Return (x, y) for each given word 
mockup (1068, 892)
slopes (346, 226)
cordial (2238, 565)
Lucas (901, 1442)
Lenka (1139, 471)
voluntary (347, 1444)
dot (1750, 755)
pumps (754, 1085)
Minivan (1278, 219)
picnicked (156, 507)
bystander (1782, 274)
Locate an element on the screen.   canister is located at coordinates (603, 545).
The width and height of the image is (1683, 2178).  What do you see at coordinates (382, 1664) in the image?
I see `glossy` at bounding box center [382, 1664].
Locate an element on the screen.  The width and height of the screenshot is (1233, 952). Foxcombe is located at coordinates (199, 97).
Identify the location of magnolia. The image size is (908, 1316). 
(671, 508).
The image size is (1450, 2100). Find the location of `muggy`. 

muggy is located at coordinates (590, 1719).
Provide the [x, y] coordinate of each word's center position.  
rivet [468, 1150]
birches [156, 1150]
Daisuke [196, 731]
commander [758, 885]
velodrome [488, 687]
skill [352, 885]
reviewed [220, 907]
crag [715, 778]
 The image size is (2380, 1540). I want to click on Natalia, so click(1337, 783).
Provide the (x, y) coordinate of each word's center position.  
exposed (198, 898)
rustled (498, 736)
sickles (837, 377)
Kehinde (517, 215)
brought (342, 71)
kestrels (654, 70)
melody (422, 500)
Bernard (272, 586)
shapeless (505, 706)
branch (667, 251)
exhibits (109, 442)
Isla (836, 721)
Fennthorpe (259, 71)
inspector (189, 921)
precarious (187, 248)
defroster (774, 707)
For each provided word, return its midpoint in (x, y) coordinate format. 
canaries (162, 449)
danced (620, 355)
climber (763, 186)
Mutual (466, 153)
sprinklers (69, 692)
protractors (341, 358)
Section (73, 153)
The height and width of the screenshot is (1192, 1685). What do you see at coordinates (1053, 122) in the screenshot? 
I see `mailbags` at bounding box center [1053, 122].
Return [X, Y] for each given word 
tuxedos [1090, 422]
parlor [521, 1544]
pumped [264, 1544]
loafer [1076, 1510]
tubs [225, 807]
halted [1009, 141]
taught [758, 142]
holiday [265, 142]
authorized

++++++++++++++++++++

### Work to do
Give back all of the records above word for word, with no changes.

### Full answer
Return (x, y) for each given word 
mockup (1068, 892)
slopes (346, 226)
cordial (2238, 565)
Lucas (901, 1442)
Lenka (1139, 471)
voluntary (347, 1444)
dot (1750, 755)
pumps (754, 1085)
Minivan (1278, 219)
picnicked (156, 507)
bystander (1782, 274)
Locate an element on the screen.   canister is located at coordinates (603, 545).
The width and height of the image is (1683, 2178).  What do you see at coordinates (382, 1664) in the image?
I see `glossy` at bounding box center [382, 1664].
Locate an element on the screen.  The width and height of the screenshot is (1233, 952). Foxcombe is located at coordinates (199, 97).
Identify the location of magnolia. The image size is (908, 1316). 
(671, 508).
The image size is (1450, 2100). Find the location of `muggy`. 

muggy is located at coordinates (590, 1719).
Provide the [x, y] coordinate of each word's center position.  
rivet [468, 1150]
birches [156, 1150]
Daisuke [196, 731]
commander [758, 885]
velodrome [488, 687]
skill [352, 885]
reviewed [220, 907]
crag [715, 778]
 The image size is (2380, 1540). I want to click on Natalia, so click(1337, 783).
Provide the (x, y) coordinate of each word's center position.  
exposed (198, 898)
rustled (498, 736)
sickles (837, 377)
Kehinde (517, 215)
brought (342, 71)
kestrels (654, 70)
melody (422, 500)
Bernard (272, 586)
shapeless (505, 706)
branch (667, 251)
exhibits (109, 442)
Isla (836, 721)
Fennthorpe (259, 71)
inspector (189, 921)
precarious (187, 248)
defroster (774, 707)
For each provided word, return its midpoint in (x, y) coordinate format. 
canaries (162, 449)
danced (620, 355)
climber (763, 186)
Mutual (466, 153)
sprinklers (69, 692)
protractors (341, 358)
Section (73, 153)
The height and width of the screenshot is (1192, 1685). What do you see at coordinates (1053, 122) in the screenshot? 
I see `mailbags` at bounding box center [1053, 122].
Return [X, Y] for each given word 
tuxedos [1090, 422]
parlor [521, 1544]
pumped [264, 1544]
loafer [1076, 1510]
tubs [225, 807]
halted [1009, 141]
taught [758, 142]
holiday [265, 142]
authorized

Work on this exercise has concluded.